* [About this exercise] Locate every line in the material below that contains the word "snow" and copy each of those lines.

* [Input data]
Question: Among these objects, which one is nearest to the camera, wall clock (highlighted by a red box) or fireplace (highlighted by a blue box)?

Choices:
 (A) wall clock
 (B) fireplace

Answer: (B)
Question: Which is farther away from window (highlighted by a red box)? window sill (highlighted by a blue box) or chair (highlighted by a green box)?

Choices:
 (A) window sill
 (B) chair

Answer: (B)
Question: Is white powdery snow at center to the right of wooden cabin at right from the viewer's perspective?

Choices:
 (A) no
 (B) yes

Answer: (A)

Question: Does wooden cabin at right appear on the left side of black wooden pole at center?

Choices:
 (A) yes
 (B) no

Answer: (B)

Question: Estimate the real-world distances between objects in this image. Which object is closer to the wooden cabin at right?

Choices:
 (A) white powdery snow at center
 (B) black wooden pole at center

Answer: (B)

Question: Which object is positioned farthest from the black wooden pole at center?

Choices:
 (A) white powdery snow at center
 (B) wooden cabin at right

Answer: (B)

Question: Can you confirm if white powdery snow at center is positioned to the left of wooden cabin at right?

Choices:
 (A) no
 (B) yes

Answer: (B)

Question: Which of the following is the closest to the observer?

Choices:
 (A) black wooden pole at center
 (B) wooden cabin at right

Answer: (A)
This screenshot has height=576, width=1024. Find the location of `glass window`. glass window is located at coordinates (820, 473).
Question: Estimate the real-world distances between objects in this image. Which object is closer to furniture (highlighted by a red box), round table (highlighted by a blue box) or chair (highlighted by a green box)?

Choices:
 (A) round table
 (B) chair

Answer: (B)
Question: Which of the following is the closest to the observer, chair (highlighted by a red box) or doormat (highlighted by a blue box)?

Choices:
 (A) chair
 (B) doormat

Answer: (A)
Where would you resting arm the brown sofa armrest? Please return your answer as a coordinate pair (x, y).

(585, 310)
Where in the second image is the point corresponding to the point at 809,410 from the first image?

* [Response to the task]
Question: Is white powdery snow at center to the right of wooden cabin at right from the viewer's perspective?
 (A) white powdery snow at center
 (A) white powdery snow at center
Question: Can you confirm if white powdery snow at center is positioned to the left of wooden cabin at right?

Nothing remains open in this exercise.